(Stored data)
* * * * * * * * *

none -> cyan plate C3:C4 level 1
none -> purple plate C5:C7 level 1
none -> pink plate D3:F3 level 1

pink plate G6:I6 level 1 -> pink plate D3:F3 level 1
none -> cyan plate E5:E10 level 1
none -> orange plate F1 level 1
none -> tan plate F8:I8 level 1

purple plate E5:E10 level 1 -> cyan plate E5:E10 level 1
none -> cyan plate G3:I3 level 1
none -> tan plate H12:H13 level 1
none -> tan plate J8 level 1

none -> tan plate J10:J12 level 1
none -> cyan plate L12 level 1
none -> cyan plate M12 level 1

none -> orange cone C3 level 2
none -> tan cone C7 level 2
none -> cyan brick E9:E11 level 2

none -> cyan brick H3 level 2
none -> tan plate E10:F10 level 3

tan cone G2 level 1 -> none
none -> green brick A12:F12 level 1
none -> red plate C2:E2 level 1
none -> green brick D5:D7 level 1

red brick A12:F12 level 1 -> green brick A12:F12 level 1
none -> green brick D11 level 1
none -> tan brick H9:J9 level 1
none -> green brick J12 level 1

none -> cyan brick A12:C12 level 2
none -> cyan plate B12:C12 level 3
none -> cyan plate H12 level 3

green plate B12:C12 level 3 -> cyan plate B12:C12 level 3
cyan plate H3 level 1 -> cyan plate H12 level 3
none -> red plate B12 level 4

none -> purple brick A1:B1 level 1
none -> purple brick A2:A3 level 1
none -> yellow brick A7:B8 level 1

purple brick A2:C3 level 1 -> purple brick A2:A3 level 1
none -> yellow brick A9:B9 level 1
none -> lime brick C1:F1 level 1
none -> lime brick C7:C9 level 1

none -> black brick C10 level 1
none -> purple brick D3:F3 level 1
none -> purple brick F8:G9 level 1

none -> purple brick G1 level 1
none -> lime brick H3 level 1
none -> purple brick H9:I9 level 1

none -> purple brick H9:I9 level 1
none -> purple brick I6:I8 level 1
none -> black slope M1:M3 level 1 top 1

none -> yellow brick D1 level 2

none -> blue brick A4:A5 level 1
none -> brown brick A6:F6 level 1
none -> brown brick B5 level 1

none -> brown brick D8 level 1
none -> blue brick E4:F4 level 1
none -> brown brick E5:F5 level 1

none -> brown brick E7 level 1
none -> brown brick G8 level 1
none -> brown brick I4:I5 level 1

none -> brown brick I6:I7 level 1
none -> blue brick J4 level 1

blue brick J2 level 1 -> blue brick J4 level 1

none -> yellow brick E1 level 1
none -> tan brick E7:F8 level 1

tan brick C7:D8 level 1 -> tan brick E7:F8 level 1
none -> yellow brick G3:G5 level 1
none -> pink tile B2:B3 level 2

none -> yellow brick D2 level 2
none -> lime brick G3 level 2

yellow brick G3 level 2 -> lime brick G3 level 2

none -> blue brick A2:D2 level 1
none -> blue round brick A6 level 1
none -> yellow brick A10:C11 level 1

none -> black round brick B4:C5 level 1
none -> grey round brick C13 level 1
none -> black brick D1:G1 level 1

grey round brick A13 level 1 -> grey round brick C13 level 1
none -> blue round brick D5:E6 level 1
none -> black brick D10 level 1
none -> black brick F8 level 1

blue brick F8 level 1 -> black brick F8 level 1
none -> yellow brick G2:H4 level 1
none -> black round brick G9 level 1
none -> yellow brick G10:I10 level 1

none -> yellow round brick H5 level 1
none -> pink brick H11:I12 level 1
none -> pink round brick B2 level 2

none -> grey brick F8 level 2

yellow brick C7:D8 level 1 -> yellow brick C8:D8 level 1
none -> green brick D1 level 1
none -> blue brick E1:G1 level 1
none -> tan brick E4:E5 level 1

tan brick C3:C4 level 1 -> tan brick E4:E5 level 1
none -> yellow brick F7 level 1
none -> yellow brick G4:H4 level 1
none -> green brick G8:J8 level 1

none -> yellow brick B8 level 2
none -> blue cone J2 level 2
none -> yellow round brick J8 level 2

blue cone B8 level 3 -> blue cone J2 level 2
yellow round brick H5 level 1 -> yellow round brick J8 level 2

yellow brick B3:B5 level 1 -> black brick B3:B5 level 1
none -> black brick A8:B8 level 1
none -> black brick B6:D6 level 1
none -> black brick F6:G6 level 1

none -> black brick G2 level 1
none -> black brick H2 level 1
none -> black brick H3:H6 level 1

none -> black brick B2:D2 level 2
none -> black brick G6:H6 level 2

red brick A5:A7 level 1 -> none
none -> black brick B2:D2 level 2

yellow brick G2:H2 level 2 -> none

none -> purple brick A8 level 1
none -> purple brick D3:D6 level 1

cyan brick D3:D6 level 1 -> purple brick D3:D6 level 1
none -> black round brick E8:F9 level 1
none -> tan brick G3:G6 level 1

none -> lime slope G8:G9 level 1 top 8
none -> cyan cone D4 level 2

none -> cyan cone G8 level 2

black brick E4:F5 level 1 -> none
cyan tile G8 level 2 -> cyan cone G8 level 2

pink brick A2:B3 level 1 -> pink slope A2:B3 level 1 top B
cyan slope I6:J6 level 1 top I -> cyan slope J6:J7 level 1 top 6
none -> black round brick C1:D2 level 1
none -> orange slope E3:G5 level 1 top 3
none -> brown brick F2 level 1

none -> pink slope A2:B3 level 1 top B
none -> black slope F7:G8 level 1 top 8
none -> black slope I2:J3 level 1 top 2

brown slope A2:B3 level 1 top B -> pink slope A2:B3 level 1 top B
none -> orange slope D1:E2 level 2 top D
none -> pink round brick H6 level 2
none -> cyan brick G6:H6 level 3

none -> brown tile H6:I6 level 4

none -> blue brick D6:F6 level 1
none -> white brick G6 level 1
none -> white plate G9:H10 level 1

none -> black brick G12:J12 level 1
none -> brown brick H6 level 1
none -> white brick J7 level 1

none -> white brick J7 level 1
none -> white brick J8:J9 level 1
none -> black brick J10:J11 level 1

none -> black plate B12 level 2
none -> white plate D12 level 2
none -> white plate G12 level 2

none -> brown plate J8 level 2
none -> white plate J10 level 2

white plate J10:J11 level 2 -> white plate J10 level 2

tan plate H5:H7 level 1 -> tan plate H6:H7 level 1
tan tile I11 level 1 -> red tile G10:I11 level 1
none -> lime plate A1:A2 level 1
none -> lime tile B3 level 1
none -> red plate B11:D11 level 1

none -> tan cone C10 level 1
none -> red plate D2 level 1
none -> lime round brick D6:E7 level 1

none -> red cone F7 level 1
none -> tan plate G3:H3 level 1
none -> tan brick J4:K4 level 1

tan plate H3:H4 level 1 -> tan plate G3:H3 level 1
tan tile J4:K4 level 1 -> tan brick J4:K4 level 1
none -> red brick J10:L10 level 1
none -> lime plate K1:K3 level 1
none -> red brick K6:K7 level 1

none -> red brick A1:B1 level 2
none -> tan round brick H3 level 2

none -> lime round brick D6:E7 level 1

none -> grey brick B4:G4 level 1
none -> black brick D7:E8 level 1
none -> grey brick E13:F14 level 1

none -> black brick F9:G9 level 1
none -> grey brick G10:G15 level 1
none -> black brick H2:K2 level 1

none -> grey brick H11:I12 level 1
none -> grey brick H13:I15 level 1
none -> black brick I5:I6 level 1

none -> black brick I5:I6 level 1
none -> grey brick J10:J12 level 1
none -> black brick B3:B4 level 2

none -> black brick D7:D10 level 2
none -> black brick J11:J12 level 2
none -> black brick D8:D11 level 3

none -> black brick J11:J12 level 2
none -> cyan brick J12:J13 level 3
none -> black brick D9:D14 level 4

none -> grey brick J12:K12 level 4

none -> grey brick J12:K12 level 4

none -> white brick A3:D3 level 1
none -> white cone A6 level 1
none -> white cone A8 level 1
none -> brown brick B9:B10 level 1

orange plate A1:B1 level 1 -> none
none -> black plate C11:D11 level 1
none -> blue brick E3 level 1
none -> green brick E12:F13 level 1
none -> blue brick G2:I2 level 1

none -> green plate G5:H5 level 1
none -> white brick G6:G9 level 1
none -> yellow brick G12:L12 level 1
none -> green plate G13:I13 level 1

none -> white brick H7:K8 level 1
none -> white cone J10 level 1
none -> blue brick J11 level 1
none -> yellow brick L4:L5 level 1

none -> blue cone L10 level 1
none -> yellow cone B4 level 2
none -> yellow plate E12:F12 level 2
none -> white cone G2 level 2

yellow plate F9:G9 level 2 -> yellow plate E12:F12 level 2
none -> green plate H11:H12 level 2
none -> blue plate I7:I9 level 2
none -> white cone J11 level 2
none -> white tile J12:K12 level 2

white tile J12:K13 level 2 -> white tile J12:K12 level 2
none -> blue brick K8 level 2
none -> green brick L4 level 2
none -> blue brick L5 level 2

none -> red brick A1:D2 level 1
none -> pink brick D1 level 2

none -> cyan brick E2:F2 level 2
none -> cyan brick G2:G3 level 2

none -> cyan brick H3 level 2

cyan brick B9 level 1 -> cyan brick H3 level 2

* * * * * * * * *

• PROBLEM STATEMENT
Using the records above, select and copy every line that has the word "grey".

• WRITTEN SOLUTION
none -> grey round brick C13 level 1
grey round brick A13 level 1 -> grey round brick C13 level 1
none -> grey brick F8 level 2
none -> grey brick B4:G4 level 1
none -> grey brick E13:F14 level 1
none -> grey brick G10:G15 level 1
none -> grey brick H11:I12 level 1
none -> grey brick H13:I15 level 1
none -> grey brick J10:J12 level 1
none -> grey brick J12:K12 level 4
none -> grey brick J12:K12 level 4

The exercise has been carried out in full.